What is required: The required output is the line that contains "domino (orange) (271, 460)" plus every line after it in the listing below, copied exactly as it appears.

Data for this task:
^^^^^^^^
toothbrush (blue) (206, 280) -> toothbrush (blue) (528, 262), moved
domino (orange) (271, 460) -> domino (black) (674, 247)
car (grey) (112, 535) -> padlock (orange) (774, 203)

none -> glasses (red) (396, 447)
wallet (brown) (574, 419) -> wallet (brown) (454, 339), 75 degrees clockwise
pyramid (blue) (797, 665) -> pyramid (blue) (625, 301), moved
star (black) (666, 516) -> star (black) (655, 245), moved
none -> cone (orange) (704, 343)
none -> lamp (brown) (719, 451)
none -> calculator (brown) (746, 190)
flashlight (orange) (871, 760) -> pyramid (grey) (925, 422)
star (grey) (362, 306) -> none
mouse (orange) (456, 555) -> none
^^^^^^^^
Completed exercise:
domino (orange) (271, 460) -> domino (black) (674, 247)
car (grey) (112, 535) -> padlock (orange) (774, 203)

none -> glasses (red) (396, 447)
wallet (brown) (574, 419) -> wallet (brown) (454, 339), 75 degrees clockwise
pyramid (blue) (797, 665) -> pyramid (blue) (625, 301), moved
star (black) (666, 516) -> star (black) (655, 245), moved
none -> cone (orange) (704, 343)
none -> lamp (brown) (719, 451)
none -> calculator (brown) (746, 190)
flashlight (orange) (871, 760) -> pyramid (grey) (925, 422)
star (grey) (362, 306) -> none
mouse (orange) (456, 555) -> none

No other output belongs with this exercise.